_Activity_.
From the first line to the last, retype the records exactly without their images.

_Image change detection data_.

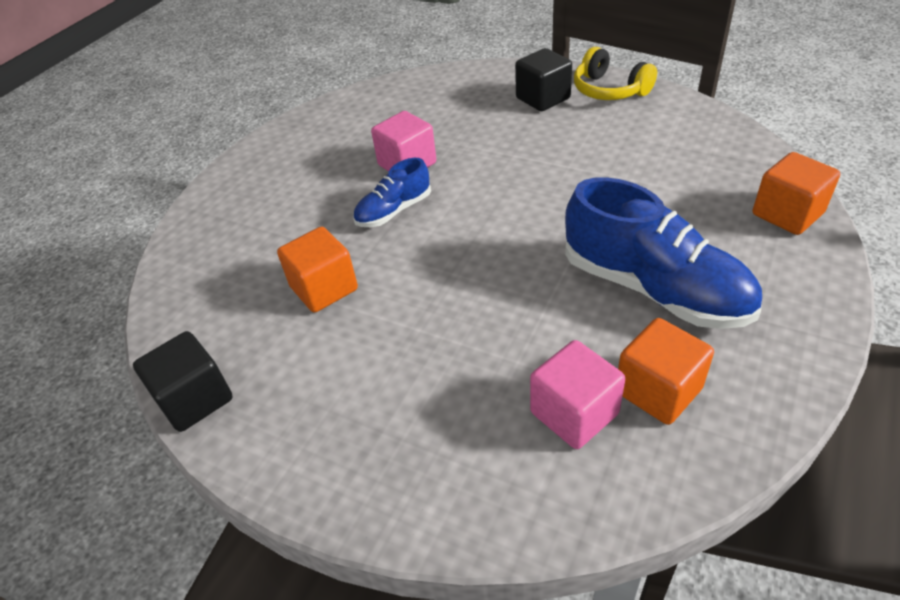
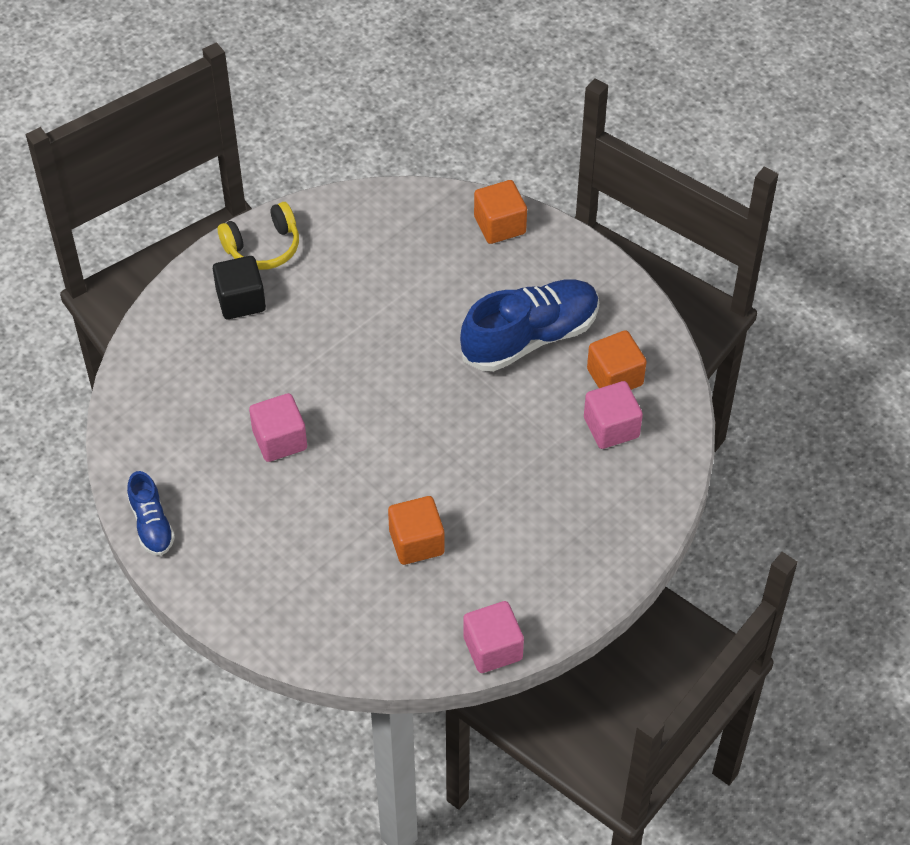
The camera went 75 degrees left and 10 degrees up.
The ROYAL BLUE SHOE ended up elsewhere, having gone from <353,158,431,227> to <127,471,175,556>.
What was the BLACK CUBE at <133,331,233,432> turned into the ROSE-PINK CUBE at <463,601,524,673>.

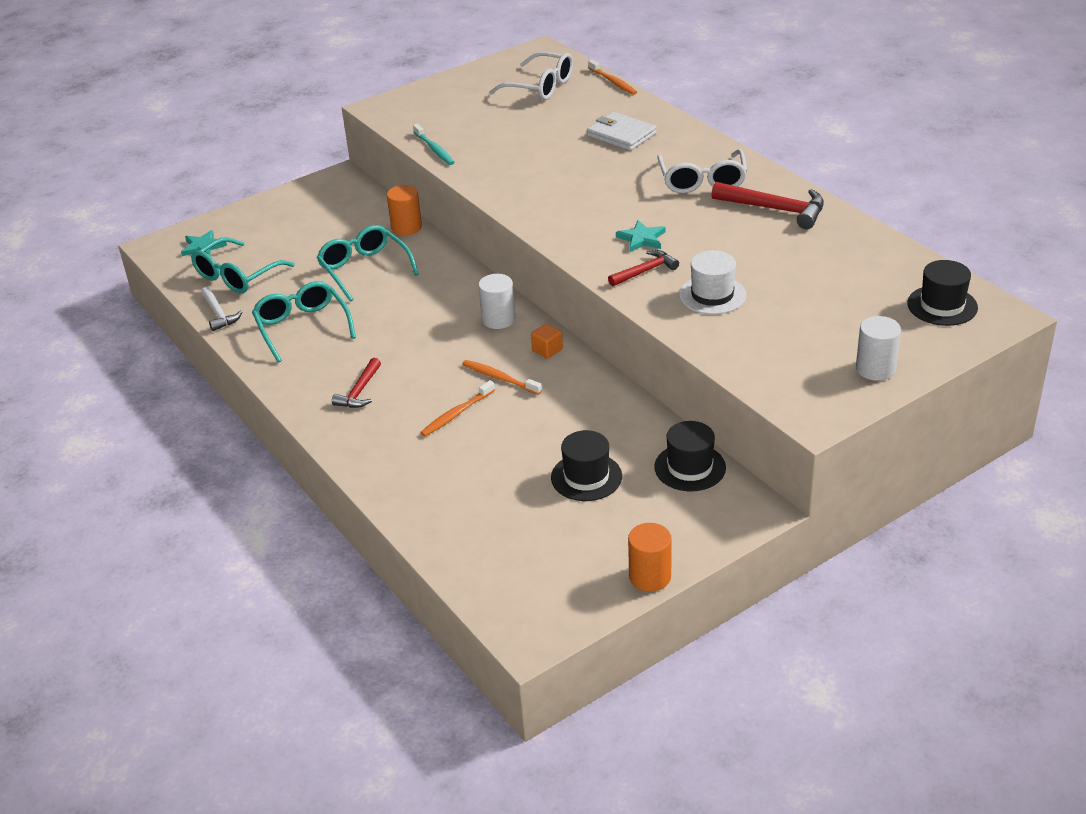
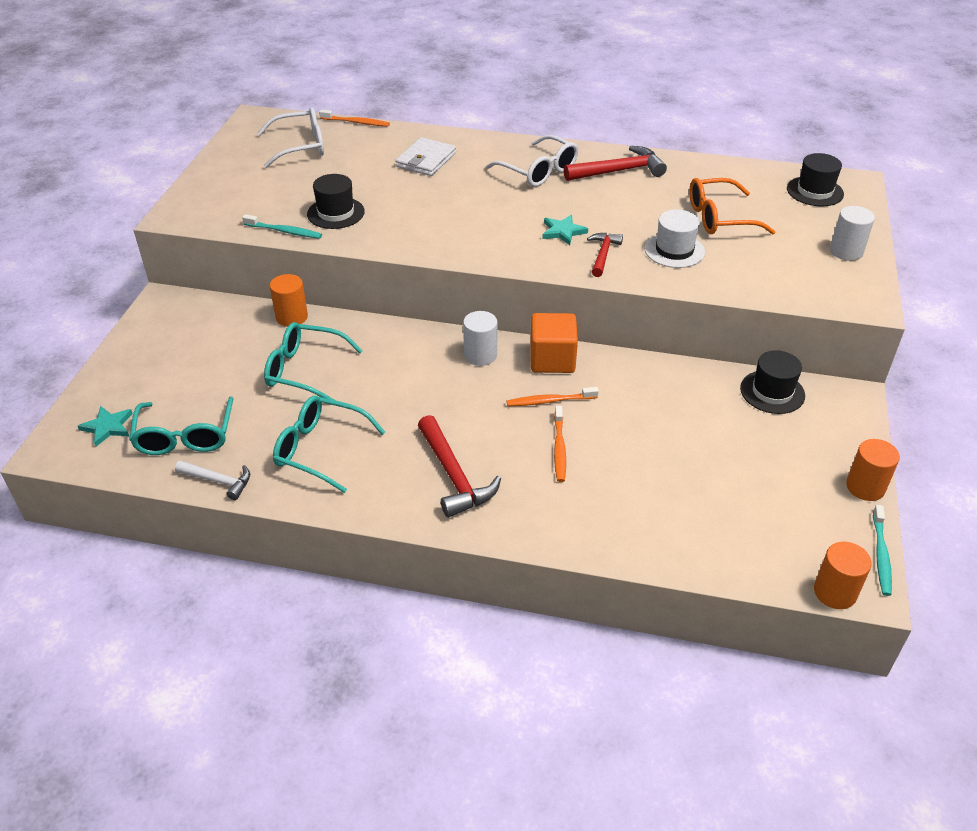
The camera went 45 degrees left and 5 degrees up.
The BLACK TOP HAT ended up elsewhere, having gone from <551,430,622,501> to <307,174,365,229>.
The SNOW-WHITE CARD WALLET at <587,112,657,151> ended up facing another way, 60 degrees counterclockwise from before.
The size of the CRIMSON HAMMER at <332,358,381,408> changed by a factor of 1.64.
The size of the ORANGE-COLOURED CUBE at <531,324,563,359> changed by a factor of 1.99.
The second view gained the ORANGE-COLOURED GLASSES at <689,178,775,235>.
The second view gained the ORANGE-COLOURED CYLINDER at <814,542,872,609>.
The second view gained the TURQUOISE DENTAL BRUSH at <873,505,892,596>.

_Exercise solution_.
The camera went 75 degrees left and 10 degrees up.
The ROYAL BLUE SHOE ended up elsewhere, having gone from <353,158,431,227> to <127,471,175,556>.
What was the BLACK CUBE at <133,331,233,432> turned into the ROSE-PINK CUBE at <463,601,524,673>.

The camera went 45 degrees left and 5 degrees up.
The BLACK TOP HAT ended up elsewhere, having gone from <551,430,622,501> to <307,174,365,229>.
The SNOW-WHITE CARD WALLET at <587,112,657,151> ended up facing another way, 60 degrees counterclockwise from before.
The size of the CRIMSON HAMMER at <332,358,381,408> changed by a factor of 1.64.
The size of the ORANGE-COLOURED CUBE at <531,324,563,359> changed by a factor of 1.99.
The second view gained the ORANGE-COLOURED GLASSES at <689,178,775,235>.
The second view gained the ORANGE-COLOURED CYLINDER at <814,542,872,609>.
The second view gained the TURQUOISE DENTAL BRUSH at <873,505,892,596>.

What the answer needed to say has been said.